__Exercise aim__.
Reproduce each record below exactly as written.

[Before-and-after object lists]
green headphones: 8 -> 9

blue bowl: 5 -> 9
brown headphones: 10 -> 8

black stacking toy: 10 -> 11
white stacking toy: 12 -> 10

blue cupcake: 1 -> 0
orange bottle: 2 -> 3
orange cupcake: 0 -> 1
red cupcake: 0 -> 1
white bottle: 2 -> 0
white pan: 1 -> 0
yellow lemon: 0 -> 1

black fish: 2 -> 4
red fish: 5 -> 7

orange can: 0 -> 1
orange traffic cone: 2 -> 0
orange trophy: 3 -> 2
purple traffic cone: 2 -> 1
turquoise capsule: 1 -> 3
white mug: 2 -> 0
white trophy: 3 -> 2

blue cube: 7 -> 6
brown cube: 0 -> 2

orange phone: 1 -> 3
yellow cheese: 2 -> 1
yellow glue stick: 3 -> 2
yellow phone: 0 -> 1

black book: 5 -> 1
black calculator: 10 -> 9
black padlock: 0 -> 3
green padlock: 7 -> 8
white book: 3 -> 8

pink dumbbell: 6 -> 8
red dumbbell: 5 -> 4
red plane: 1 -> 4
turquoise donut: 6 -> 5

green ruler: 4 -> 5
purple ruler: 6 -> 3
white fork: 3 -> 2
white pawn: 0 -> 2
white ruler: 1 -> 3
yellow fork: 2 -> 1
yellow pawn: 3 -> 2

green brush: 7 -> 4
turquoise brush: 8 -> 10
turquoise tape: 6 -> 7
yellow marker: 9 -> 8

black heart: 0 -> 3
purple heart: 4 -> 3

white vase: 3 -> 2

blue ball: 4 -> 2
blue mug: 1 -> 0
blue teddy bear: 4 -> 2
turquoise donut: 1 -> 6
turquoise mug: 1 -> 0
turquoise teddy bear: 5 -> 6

__The completed task__.
green headphones: 8 -> 9

blue bowl: 5 -> 9
brown headphones: 10 -> 8

black stacking toy: 10 -> 11
white stacking toy: 12 -> 10

blue cupcake: 1 -> 0
orange bottle: 2 -> 3
orange cupcake: 0 -> 1
red cupcake: 0 -> 1
white bottle: 2 -> 0
white pan: 1 -> 0
yellow lemon: 0 -> 1

black fish: 2 -> 4
red fish: 5 -> 7

orange can: 0 -> 1
orange traffic cone: 2 -> 0
orange trophy: 3 -> 2
purple traffic cone: 2 -> 1
turquoise capsule: 1 -> 3
white mug: 2 -> 0
white trophy: 3 -> 2

blue cube: 7 -> 6
brown cube: 0 -> 2

orange phone: 1 -> 3
yellow cheese: 2 -> 1
yellow glue stick: 3 -> 2
yellow phone: 0 -> 1

black book: 5 -> 1
black calculator: 10 -> 9
black padlock: 0 -> 3
green padlock: 7 -> 8
white book: 3 -> 8

pink dumbbell: 6 -> 8
red dumbbell: 5 -> 4
red plane: 1 -> 4
turquoise donut: 6 -> 5

green ruler: 4 -> 5
purple ruler: 6 -> 3
white fork: 3 -> 2
white pawn: 0 -> 2
white ruler: 1 -> 3
yellow fork: 2 -> 1
yellow pawn: 3 -> 2

green brush: 7 -> 4
turquoise brush: 8 -> 10
turquoise tape: 6 -> 7
yellow marker: 9 -> 8

black heart: 0 -> 3
purple heart: 4 -> 3

white vase: 3 -> 2

blue ball: 4 -> 2
blue mug: 1 -> 0
blue teddy bear: 4 -> 2
turquoise donut: 1 -> 6
turquoise mug: 1 -> 0
turquoise teddy bear: 5 -> 6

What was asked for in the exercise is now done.